### [Directions for this task]
In the listing below, print exactly the lines between the line holding "replaced | EmeraldToyEgg" and the line holding "90 degrees counterclockwise |", inclusive, and no more.

********

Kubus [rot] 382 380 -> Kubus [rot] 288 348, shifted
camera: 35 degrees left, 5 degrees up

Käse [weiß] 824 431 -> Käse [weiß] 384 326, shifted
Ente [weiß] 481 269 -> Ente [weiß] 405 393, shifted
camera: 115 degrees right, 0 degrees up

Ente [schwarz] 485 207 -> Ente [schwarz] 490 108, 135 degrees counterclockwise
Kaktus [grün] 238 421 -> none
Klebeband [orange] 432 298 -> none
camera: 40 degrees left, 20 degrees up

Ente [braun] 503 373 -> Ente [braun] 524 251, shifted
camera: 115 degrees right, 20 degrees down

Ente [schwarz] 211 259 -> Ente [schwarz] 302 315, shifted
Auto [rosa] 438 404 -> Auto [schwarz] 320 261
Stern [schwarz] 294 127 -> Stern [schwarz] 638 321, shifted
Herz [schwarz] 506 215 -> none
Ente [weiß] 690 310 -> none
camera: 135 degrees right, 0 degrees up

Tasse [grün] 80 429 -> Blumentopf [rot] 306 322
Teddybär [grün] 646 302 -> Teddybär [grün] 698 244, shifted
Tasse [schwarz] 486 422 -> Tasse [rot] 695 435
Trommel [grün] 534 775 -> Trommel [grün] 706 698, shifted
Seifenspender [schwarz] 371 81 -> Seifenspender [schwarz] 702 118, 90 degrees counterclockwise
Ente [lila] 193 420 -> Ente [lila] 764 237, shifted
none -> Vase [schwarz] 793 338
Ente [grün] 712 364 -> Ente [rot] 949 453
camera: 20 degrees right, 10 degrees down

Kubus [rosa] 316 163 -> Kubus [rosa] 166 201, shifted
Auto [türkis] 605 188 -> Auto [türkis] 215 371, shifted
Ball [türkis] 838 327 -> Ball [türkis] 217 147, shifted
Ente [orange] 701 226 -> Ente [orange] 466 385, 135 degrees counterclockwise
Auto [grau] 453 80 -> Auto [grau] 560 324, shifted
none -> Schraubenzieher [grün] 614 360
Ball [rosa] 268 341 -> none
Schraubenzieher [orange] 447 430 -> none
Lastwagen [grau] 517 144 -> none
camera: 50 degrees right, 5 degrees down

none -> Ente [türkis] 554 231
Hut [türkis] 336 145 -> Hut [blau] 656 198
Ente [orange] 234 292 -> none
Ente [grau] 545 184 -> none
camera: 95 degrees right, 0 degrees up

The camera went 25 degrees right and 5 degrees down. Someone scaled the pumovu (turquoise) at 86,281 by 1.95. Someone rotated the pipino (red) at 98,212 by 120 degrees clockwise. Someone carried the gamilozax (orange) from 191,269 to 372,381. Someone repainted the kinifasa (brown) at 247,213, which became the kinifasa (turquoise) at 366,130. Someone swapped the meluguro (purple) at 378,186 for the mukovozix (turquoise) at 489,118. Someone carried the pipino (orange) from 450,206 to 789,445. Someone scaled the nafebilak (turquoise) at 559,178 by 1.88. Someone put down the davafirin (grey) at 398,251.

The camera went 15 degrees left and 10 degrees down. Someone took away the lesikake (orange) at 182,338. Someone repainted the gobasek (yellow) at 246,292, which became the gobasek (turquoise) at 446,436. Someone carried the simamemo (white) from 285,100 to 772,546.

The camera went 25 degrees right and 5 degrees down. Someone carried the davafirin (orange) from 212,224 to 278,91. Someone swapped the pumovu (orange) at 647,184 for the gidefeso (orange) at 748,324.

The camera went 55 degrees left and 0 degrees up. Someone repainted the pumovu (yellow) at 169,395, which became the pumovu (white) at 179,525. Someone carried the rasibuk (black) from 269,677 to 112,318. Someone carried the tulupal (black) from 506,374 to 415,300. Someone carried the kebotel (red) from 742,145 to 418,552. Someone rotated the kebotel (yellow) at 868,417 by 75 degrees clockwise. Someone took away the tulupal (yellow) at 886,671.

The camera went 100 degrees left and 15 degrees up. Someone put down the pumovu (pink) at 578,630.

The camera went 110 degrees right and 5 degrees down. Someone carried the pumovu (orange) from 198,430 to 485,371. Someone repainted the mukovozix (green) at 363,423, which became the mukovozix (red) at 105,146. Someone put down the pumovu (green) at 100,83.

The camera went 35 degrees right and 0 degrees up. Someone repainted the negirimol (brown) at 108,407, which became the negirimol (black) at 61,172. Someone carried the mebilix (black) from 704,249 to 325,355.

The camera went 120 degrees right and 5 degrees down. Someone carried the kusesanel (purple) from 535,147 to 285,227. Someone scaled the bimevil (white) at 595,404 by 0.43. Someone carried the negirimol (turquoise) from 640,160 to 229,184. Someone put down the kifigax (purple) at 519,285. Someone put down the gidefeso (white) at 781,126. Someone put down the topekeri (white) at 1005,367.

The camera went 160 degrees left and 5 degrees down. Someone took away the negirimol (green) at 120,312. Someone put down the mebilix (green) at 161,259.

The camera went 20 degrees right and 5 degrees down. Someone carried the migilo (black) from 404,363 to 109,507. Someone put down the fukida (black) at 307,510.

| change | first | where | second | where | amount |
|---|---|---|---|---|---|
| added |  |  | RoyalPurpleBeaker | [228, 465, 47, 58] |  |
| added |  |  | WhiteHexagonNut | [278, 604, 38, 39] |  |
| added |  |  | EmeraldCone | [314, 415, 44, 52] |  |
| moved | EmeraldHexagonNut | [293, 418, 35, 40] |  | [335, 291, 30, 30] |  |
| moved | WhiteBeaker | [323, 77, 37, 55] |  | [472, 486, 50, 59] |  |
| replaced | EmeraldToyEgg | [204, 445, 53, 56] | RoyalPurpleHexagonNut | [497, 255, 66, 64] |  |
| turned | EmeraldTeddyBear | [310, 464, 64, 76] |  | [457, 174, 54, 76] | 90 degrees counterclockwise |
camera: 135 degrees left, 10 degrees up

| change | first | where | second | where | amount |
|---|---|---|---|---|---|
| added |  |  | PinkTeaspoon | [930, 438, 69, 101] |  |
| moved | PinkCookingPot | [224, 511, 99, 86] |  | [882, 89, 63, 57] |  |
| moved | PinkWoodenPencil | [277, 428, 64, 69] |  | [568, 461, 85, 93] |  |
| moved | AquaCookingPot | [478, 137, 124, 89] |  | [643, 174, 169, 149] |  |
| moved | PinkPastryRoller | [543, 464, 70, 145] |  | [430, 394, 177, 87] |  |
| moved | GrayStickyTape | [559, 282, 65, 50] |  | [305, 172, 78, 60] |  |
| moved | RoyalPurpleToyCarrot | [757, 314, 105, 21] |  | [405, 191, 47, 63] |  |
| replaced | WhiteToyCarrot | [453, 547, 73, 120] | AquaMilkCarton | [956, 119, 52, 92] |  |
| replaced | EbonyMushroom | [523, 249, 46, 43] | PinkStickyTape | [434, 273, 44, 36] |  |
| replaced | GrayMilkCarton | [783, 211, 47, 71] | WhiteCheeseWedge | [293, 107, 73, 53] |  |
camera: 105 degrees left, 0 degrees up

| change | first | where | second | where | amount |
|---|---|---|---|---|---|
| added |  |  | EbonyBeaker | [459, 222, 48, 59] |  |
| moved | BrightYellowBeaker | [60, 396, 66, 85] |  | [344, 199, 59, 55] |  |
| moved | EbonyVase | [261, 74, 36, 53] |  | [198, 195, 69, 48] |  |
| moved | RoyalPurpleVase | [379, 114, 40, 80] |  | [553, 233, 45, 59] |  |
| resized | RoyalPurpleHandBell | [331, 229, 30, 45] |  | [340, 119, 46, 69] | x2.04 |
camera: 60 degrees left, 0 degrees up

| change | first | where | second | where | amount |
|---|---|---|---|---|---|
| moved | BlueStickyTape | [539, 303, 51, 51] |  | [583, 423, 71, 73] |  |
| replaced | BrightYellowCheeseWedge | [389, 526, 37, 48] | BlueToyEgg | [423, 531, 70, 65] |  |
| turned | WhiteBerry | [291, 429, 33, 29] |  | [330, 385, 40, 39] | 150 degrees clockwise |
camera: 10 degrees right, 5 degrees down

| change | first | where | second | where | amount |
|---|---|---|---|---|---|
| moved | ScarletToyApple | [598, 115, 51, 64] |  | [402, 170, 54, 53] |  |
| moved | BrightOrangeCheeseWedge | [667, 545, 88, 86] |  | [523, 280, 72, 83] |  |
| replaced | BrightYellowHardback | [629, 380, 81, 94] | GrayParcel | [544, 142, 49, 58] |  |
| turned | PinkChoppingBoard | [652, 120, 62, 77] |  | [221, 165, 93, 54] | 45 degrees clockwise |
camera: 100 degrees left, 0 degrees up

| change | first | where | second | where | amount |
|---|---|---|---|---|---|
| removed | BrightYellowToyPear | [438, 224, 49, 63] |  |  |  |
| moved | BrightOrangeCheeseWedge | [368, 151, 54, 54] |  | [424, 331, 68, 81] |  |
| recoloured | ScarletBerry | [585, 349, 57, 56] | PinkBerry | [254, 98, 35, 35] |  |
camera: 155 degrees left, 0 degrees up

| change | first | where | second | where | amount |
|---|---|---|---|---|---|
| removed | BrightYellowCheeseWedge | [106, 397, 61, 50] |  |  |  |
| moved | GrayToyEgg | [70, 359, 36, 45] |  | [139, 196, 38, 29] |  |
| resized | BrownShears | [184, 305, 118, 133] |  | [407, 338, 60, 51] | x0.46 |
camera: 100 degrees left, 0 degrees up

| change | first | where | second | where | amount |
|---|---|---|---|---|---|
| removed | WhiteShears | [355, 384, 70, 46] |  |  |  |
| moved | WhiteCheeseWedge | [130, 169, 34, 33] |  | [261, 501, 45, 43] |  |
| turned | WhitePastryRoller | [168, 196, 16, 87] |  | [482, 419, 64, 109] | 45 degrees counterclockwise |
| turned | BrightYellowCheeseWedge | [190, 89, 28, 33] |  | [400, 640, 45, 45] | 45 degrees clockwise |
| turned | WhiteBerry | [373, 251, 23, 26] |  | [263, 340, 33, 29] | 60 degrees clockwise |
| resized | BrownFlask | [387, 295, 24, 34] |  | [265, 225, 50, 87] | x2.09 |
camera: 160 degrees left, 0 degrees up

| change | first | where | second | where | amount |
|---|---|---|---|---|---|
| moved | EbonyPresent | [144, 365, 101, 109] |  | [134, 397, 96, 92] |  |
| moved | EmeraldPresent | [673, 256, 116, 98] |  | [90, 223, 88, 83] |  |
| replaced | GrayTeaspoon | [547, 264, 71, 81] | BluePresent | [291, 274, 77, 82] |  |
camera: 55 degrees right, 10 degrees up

********

### [Output of the task]
| replaced | EmeraldToyEgg | [204, 445, 53, 56] | RoyalPurpleHexagonNut | [497, 255, 66, 64] |  |
| turned | EmeraldTeddyBear | [310, 464, 64, 76] |  | [457, 174, 54, 76] | 90 degrees counterclockwise |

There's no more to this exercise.